====== Data shown
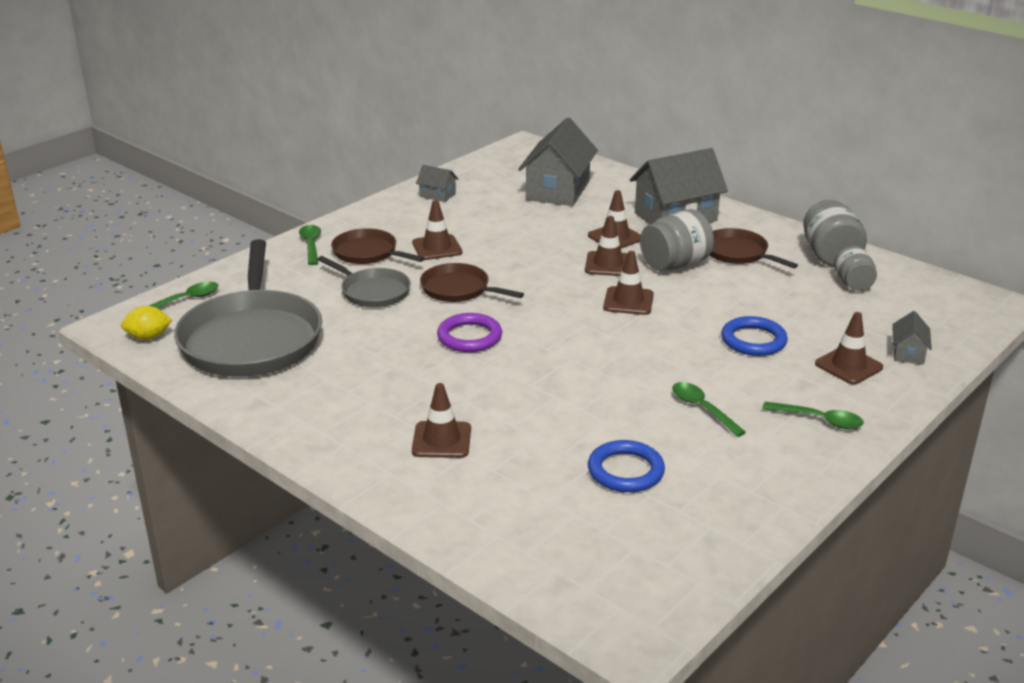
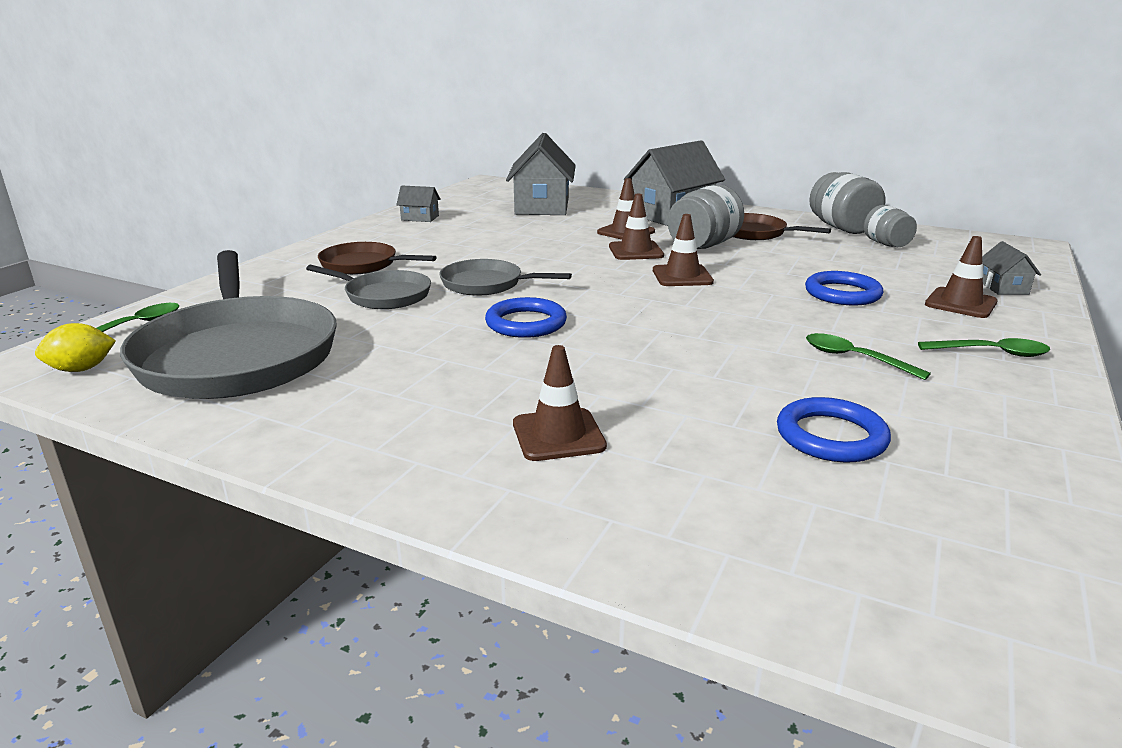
camera: 15 degrees left, 5 degrees down
(311, 245) = (291, 264): green spoon -> none
(437, 248) = (441, 254): brown traffic cone -> none
(458, 289) = (486, 284): brown pan -> grey pan
(469, 337) = (526, 323): purple ring -> blue ring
============
§ **Work request**: Whenever the string "brown" turns up in a line of the data, copy that line.

§ **Output**:
(437, 248) = (441, 254): brown traffic cone -> none
(458, 289) = (486, 284): brown pan -> grey pan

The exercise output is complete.